**Short problem:** Copy every line of the entries that includes the word "stroma".
-- Entries supplied start --
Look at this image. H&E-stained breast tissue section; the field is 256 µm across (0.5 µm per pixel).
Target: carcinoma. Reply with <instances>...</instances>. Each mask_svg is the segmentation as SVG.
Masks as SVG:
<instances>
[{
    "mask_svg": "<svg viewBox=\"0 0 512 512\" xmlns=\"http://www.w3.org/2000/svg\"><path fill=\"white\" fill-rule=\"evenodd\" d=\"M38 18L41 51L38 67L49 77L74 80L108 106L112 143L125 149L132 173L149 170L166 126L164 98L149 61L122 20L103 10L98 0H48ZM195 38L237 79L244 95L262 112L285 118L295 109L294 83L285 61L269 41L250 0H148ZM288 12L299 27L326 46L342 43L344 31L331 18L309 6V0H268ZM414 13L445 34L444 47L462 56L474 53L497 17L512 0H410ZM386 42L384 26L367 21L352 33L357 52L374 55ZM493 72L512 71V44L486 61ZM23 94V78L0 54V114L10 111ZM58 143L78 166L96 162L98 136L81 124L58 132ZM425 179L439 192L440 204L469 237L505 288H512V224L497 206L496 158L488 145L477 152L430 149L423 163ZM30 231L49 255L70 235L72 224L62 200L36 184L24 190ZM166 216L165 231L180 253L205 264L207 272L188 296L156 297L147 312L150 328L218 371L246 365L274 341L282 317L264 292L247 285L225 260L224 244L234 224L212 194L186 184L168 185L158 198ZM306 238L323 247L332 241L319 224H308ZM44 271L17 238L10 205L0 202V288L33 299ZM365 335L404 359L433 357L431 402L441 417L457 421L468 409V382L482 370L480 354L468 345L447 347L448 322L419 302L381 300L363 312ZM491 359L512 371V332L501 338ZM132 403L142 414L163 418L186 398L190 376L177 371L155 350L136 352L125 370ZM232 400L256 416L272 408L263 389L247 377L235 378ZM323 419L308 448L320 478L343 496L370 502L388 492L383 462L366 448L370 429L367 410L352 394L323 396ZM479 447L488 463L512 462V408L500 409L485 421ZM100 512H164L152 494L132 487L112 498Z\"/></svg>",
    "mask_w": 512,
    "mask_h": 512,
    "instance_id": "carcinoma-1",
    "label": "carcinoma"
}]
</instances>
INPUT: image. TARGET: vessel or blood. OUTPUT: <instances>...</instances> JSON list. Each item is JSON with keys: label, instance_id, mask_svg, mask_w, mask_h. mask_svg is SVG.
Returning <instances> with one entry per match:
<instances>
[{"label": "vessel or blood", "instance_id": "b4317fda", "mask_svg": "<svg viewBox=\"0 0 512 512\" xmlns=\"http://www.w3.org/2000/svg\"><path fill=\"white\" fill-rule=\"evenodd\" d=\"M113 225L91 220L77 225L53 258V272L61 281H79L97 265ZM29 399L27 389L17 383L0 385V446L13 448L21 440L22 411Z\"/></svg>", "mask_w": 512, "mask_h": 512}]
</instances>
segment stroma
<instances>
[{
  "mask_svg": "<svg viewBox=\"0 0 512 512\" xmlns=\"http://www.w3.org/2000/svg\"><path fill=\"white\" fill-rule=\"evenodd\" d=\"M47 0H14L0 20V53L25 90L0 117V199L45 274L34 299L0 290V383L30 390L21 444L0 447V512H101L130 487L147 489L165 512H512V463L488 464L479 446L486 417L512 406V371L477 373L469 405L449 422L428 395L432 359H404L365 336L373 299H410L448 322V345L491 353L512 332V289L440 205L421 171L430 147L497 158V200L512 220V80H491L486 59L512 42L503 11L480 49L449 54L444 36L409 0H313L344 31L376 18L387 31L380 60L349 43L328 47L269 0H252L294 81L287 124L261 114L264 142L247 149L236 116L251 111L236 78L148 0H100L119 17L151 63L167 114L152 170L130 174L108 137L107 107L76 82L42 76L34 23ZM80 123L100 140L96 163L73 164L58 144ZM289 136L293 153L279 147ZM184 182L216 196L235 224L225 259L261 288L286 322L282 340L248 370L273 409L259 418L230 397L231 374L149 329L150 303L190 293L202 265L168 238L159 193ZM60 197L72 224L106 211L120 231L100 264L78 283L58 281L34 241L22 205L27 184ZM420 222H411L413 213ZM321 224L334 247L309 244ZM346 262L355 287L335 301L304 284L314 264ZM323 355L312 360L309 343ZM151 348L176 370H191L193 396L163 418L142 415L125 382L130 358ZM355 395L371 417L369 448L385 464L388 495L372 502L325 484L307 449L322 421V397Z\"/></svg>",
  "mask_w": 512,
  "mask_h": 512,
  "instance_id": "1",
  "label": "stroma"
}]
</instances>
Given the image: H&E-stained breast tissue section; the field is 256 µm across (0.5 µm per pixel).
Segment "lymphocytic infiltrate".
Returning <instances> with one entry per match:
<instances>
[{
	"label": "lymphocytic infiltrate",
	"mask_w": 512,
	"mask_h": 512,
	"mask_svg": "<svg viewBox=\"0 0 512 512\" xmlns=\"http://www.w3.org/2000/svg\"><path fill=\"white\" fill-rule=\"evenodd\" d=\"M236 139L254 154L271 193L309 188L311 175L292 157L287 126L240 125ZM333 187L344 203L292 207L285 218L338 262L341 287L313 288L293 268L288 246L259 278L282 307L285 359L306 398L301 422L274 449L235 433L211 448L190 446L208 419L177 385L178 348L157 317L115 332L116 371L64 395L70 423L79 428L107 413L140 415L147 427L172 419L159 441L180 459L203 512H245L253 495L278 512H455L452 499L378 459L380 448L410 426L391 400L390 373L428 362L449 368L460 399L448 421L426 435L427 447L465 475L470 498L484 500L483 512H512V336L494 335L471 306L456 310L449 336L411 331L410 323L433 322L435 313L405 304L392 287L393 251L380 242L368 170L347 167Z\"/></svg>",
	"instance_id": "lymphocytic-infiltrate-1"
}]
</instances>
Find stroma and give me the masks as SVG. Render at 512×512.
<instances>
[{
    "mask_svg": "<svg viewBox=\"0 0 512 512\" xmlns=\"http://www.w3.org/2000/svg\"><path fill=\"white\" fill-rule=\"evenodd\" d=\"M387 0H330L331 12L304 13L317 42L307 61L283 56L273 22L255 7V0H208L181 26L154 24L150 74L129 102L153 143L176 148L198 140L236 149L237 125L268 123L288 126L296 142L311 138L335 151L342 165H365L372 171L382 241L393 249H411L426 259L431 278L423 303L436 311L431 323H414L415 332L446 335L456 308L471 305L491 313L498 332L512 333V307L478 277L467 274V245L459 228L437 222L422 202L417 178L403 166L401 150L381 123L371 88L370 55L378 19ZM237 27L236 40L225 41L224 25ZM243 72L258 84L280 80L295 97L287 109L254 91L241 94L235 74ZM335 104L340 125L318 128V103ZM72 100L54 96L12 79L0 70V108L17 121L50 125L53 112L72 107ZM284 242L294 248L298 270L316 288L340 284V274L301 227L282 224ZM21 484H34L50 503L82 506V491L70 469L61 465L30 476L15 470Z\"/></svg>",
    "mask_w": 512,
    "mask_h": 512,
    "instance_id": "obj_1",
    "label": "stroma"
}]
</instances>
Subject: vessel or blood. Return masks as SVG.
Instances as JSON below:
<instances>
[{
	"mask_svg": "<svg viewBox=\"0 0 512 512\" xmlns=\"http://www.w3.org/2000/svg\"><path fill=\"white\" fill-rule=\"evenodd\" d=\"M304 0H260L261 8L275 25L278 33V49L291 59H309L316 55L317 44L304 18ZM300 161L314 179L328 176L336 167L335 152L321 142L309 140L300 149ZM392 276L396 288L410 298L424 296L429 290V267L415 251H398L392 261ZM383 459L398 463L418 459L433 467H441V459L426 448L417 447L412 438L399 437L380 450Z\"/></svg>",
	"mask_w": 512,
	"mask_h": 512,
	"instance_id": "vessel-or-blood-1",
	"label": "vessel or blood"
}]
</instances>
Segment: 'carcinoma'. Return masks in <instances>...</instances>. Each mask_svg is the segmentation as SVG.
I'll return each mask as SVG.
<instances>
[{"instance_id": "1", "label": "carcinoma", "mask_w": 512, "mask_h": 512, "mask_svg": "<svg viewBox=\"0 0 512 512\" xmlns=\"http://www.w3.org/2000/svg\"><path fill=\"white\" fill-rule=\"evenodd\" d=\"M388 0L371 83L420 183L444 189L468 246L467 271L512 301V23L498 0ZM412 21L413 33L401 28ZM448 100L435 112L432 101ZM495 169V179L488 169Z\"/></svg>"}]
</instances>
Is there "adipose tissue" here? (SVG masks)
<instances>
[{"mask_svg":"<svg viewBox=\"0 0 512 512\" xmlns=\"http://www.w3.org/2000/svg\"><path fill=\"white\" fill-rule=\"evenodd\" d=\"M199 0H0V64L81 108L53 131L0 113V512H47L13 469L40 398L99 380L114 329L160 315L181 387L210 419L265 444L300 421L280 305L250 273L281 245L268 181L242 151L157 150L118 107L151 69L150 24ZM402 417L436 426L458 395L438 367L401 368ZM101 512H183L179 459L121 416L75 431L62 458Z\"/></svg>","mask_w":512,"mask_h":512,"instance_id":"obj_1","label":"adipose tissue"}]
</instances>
-- Entries supplied end --
**Expected output:**
segment stroma
  "label": "stroma"
Find stroma and give me the masks as SVG. Render at 512×512.
    "label": "stroma"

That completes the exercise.